*** Begin section ***
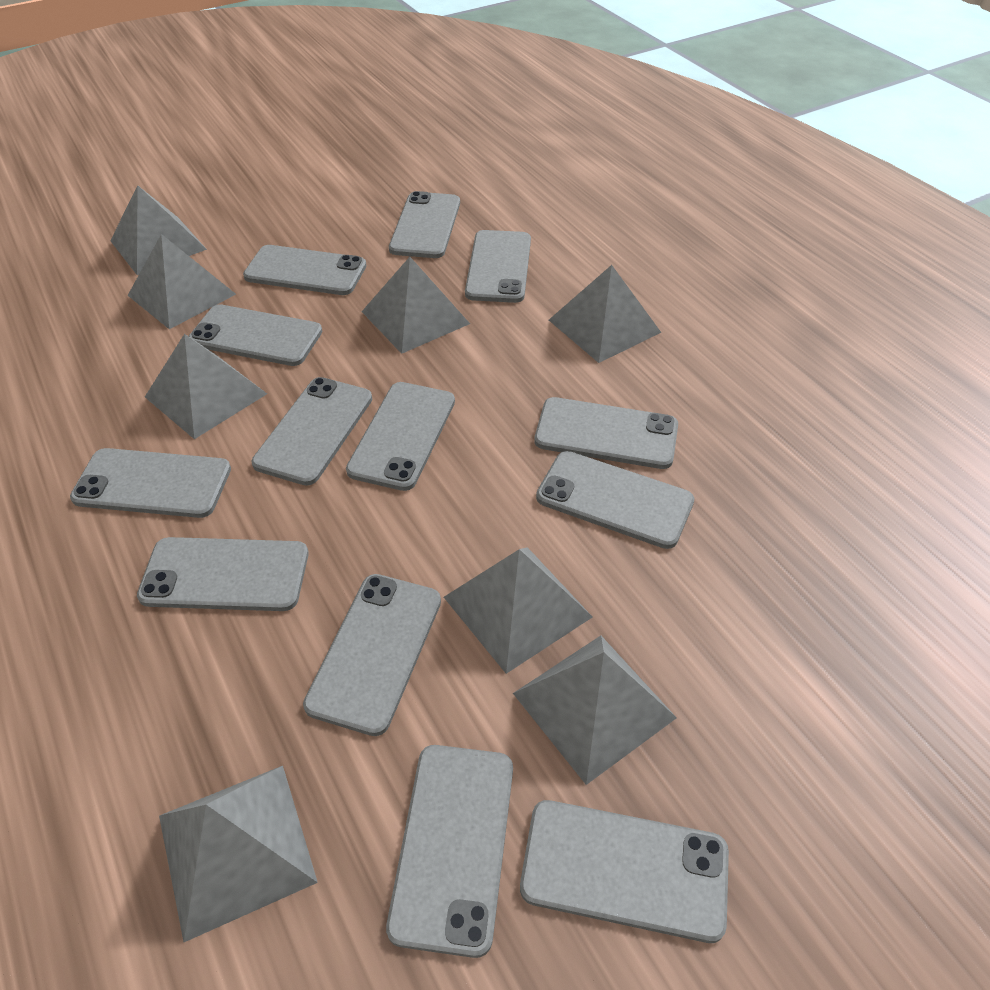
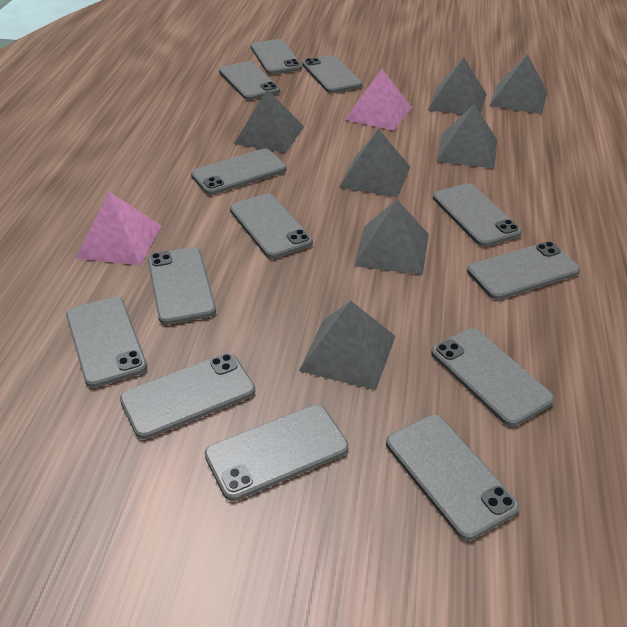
grey pyramid: 8 -> 7
pink pyramid: 0 -> 2

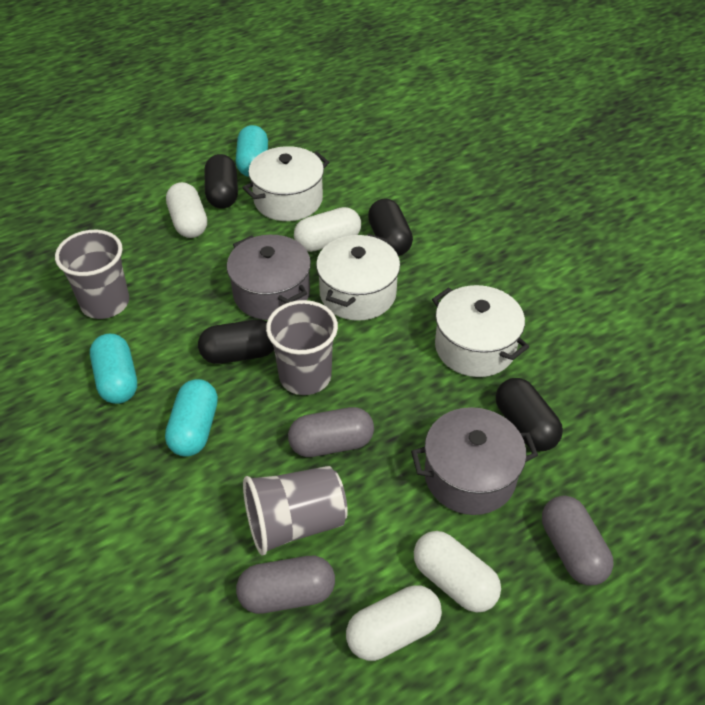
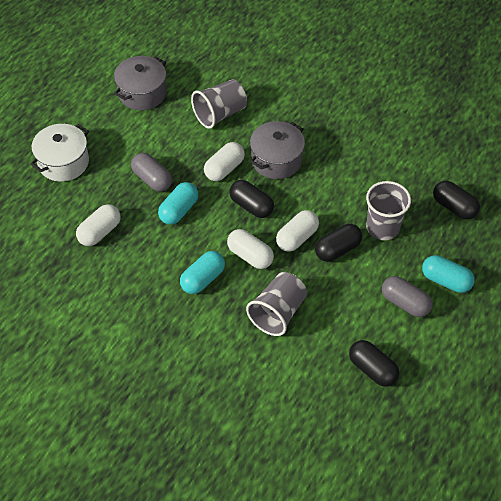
grey capsule: 3 -> 2
white pot: 3 -> 1

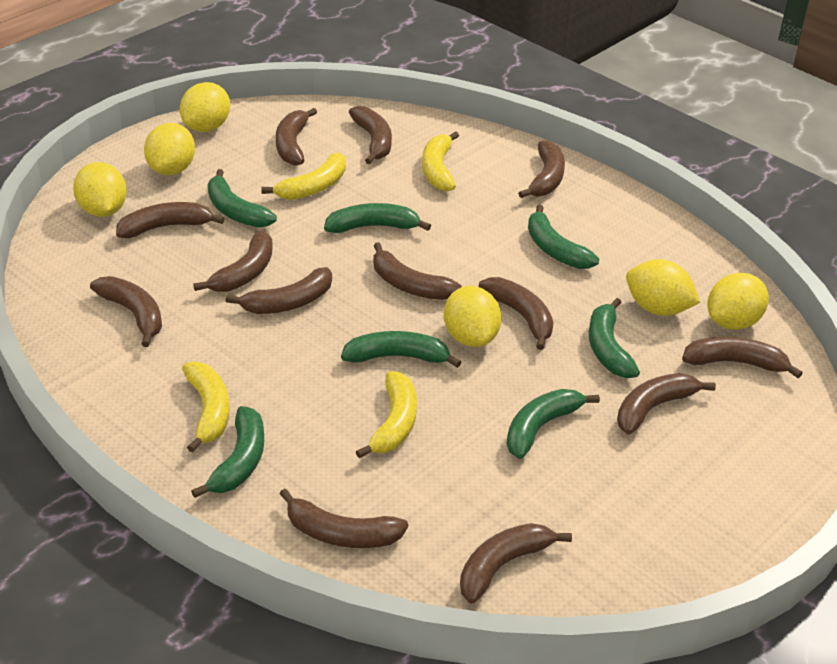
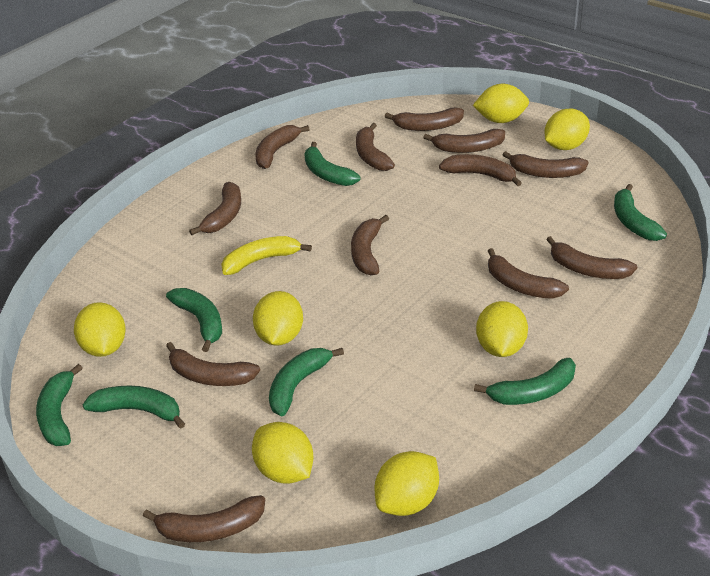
brown banana: 13 -> 12
yellow banana: 4 -> 1
yellow lemon: 6 -> 7

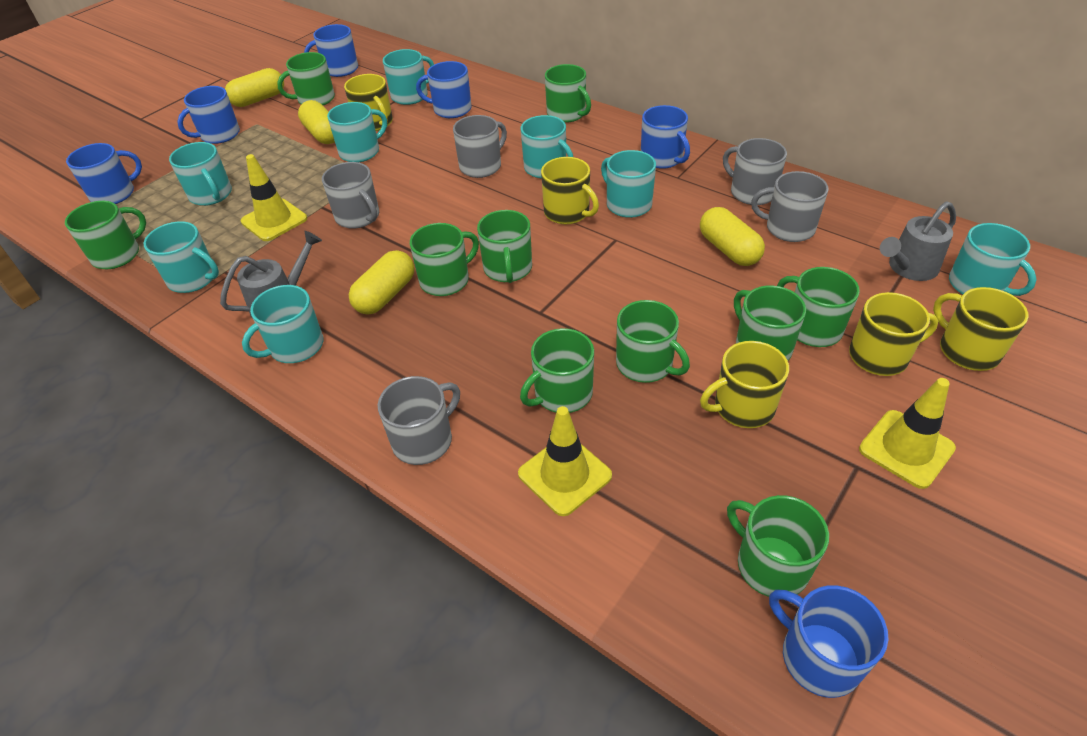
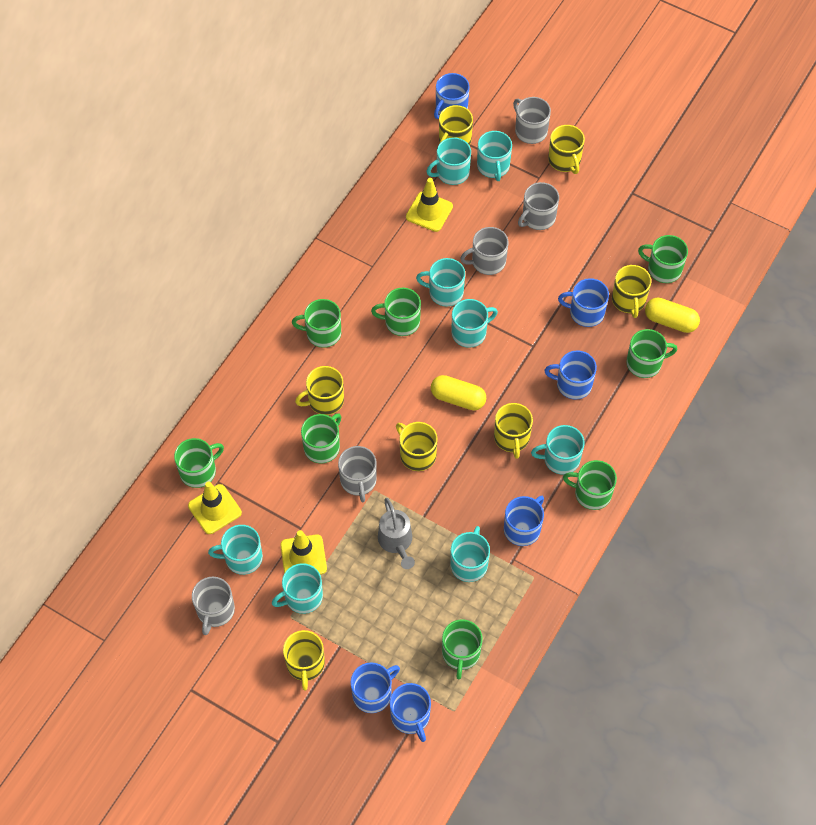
green mug: 10 -> 8
grey watering can: 2 -> 1
yellow capsule: 4 -> 2
yellow mug: 5 -> 7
*** End section ***
**What is required**:
In the copy, omit the pictures and reproduce every entry exactly.

**Written solution**:
grey pyramid: 8 -> 7
pink pyramid: 0 -> 2

grey capsule: 3 -> 2
white pot: 3 -> 1

brown banana: 13 -> 12
yellow banana: 4 -> 1
yellow lemon: 6 -> 7

green mug: 10 -> 8
grey watering can: 2 -> 1
yellow capsule: 4 -> 2
yellow mug: 5 -> 7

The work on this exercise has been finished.